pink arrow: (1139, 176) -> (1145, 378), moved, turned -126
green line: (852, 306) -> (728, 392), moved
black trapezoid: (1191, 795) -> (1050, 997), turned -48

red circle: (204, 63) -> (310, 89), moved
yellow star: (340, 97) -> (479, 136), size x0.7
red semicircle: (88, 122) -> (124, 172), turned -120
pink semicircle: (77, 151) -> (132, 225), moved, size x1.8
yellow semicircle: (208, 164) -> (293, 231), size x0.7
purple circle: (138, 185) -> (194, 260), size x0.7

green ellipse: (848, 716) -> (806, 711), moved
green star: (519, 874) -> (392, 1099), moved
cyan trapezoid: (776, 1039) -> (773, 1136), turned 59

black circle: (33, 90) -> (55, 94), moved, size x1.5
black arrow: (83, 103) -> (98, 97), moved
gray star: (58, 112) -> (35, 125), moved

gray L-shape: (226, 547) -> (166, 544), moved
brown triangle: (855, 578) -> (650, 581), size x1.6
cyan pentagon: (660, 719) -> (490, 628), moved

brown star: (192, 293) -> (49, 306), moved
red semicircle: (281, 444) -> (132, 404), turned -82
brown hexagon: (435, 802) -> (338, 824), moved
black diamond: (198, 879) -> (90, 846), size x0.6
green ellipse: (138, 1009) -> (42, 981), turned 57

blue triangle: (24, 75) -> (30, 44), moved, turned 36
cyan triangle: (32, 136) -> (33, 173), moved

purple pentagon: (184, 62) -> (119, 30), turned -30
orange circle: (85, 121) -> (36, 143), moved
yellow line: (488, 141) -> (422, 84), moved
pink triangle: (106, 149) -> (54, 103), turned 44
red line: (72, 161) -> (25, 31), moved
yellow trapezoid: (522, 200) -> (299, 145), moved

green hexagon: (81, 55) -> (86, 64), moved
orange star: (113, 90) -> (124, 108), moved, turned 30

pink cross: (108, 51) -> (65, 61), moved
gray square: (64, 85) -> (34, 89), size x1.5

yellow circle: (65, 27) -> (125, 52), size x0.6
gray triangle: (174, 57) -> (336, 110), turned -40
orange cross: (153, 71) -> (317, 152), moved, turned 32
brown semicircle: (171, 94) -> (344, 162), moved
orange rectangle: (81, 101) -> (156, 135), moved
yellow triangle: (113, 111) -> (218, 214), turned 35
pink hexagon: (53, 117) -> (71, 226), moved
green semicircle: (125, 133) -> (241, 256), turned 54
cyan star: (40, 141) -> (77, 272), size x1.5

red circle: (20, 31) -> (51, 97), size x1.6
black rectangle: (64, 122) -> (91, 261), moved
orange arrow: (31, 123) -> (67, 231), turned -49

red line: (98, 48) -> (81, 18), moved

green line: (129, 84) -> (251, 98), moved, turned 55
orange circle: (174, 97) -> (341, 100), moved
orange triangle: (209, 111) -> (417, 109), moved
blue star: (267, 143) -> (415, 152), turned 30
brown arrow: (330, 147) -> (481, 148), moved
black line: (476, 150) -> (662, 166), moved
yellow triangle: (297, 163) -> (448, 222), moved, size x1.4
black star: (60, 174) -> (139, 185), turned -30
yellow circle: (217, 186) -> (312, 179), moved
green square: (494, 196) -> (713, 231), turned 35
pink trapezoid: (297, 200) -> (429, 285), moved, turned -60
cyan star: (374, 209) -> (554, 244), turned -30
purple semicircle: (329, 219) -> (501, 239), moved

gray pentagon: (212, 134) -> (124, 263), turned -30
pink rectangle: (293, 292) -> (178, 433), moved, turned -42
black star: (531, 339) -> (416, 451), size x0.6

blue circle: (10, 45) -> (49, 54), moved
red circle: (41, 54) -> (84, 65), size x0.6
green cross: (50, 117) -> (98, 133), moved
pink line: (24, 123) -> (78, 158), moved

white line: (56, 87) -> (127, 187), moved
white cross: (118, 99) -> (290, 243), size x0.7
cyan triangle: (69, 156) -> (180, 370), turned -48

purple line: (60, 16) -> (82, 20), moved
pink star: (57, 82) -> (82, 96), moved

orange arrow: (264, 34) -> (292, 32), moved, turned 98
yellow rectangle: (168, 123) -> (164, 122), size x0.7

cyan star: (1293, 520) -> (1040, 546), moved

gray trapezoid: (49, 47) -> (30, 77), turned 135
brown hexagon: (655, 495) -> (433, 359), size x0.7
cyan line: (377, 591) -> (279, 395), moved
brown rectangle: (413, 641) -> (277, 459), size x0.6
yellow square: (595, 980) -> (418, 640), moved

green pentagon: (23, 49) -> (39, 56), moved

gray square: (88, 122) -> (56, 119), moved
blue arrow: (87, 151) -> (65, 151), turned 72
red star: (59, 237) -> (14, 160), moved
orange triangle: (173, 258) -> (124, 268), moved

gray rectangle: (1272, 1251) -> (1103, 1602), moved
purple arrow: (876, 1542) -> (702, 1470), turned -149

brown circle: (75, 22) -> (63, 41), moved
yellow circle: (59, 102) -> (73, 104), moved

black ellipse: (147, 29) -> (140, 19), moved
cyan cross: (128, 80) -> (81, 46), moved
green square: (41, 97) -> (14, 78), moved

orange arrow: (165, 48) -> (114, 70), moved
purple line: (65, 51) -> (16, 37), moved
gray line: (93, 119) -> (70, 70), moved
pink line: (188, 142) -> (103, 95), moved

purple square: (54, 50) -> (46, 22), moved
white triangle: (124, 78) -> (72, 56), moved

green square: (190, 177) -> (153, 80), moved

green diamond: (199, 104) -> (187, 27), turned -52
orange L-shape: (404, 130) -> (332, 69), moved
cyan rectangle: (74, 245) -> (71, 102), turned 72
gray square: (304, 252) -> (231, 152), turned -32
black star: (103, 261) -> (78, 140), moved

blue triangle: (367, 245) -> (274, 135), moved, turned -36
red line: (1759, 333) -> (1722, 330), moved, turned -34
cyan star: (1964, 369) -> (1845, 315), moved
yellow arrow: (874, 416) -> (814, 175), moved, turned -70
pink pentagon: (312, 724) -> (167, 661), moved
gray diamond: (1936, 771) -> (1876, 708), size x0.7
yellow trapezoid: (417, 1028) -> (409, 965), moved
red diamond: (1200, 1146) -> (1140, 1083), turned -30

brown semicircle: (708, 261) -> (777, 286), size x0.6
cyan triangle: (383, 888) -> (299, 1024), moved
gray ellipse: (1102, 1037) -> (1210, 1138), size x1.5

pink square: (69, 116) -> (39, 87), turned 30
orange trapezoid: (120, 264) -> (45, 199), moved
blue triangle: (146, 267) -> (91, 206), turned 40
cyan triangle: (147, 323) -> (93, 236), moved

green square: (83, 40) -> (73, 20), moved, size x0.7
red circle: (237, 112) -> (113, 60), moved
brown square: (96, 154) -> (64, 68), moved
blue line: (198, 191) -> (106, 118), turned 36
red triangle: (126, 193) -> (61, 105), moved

********

[EXERCISE DIRECTIONS] What is needed is an exact copy of the lines above, from the one containing "green diamond: (199, 104)" through the one containing "red diamond: (1200, 1146)", with nothing added.

[SOLUTION BELOW]
green diamond: (199, 104) -> (187, 27), turned -52
orange L-shape: (404, 130) -> (332, 69), moved
cyan rectangle: (74, 245) -> (71, 102), turned 72
gray square: (304, 252) -> (231, 152), turned -32
black star: (103, 261) -> (78, 140), moved

blue triangle: (367, 245) -> (274, 135), moved, turned -36
red line: (1759, 333) -> (1722, 330), moved, turned -34
cyan star: (1964, 369) -> (1845, 315), moved
yellow arrow: (874, 416) -> (814, 175), moved, turned -70
pink pentagon: (312, 724) -> (167, 661), moved
gray diamond: (1936, 771) -> (1876, 708), size x0.7
yellow trapezoid: (417, 1028) -> (409, 965), moved
red diamond: (1200, 1146) -> (1140, 1083), turned -30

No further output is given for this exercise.